→ **YOUR TASK**: Each line of the records is to be returned verbatim, with the images omitted.

*** Block opens ***

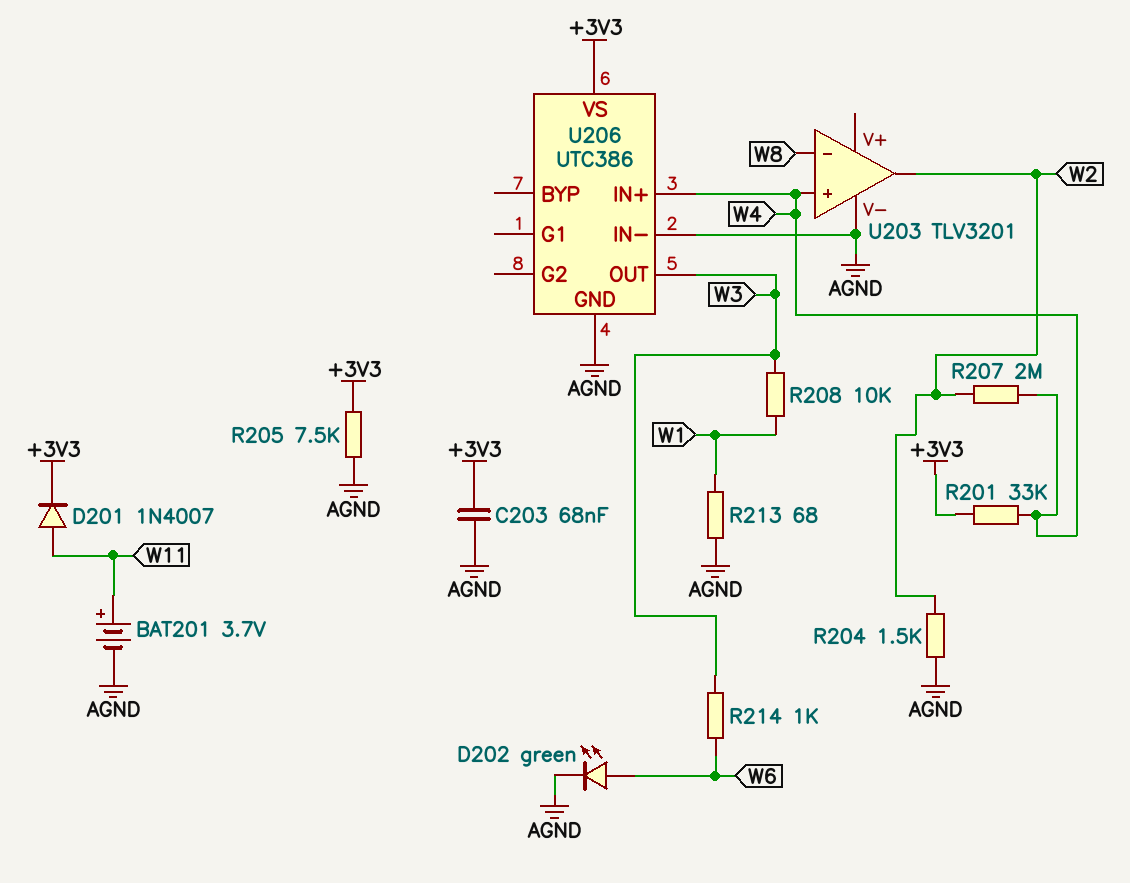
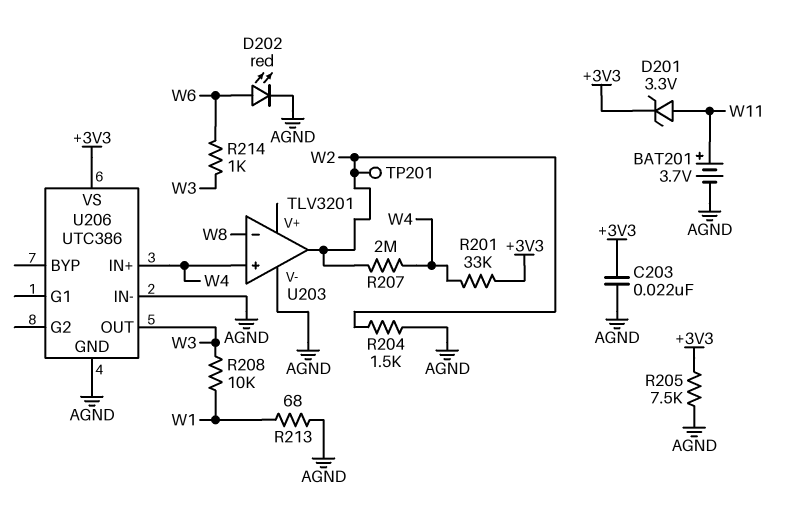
C203: 68nF (+3V3, AGND) -> 22nF (+3V3, AGND)
D201: diode 1N4007 (A W11, K +3V3) -> zener 3.3V (A W11, K +3V3)
D202: LED green (A W6, K AGND) -> LED red (A W6, K AGND)
TP201: none -> test point (W2)

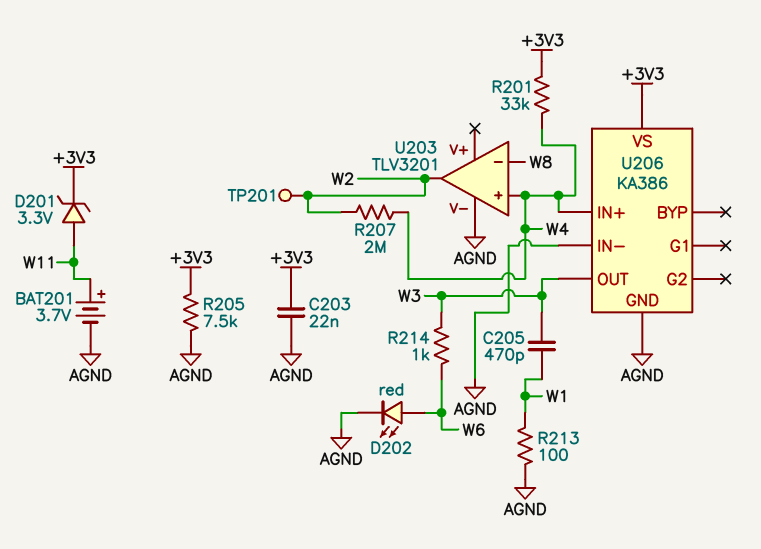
C205: none -> 470pF (W1, W3)
R204: 1.5k (AGND, W2) -> none
R208: 10k (W1, W3) -> none
R213: 68 (AGND, W1) -> 100 (AGND, W1)
U206: UTC386 -> KA386

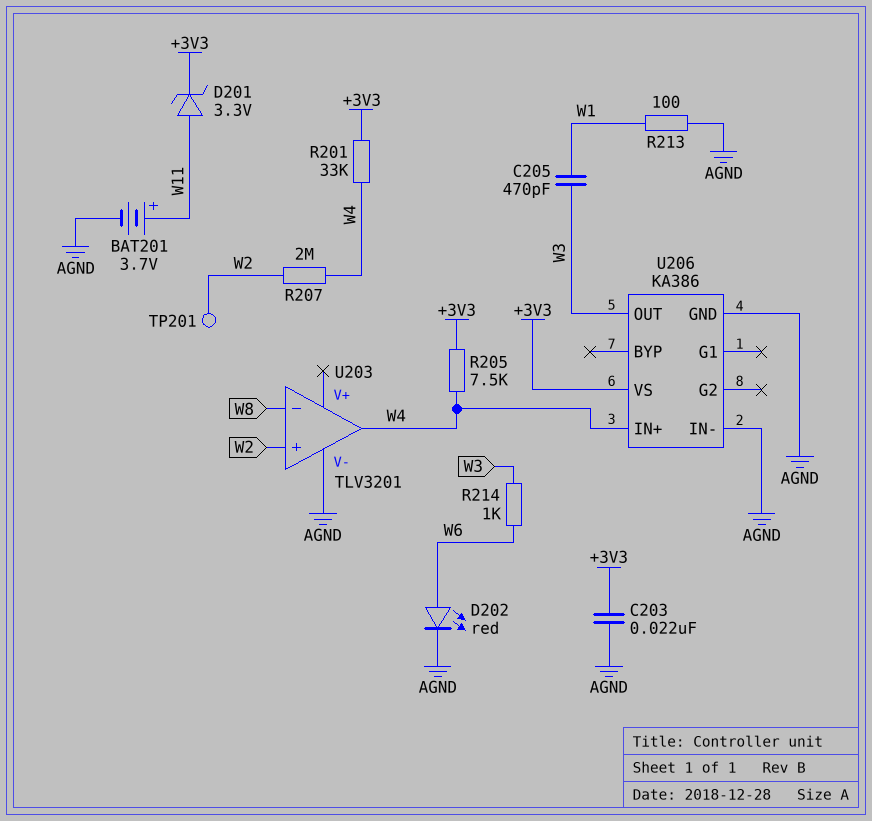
R205: 7.5k (+3V3, AGND) -> 7.5k (+3V3, W4)
U203 pin in+: W4 -> W2
U203 pin out: W2 -> W4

*** Block closes ***

→ **REPLY**:
C203: 68nF (+3V3, AGND) -> 22nF (+3V3, AGND)
D201: diode 1N4007 (A W11, K +3V3) -> zener 3.3V (A W11, K +3V3)
D202: LED green (A W6, K AGND) -> LED red (A W6, K AGND)
TP201: none -> test point (W2)

C205: none -> 470pF (W1, W3)
R204: 1.5k (AGND, W2) -> none
R208: 10k (W1, W3) -> none
R213: 68 (AGND, W1) -> 100 (AGND, W1)
U206: UTC386 -> KA386

R205: 7.5k (+3V3, AGND) -> 7.5k (+3V3, W4)
U203 pin in+: W4 -> W2
U203 pin out: W2 -> W4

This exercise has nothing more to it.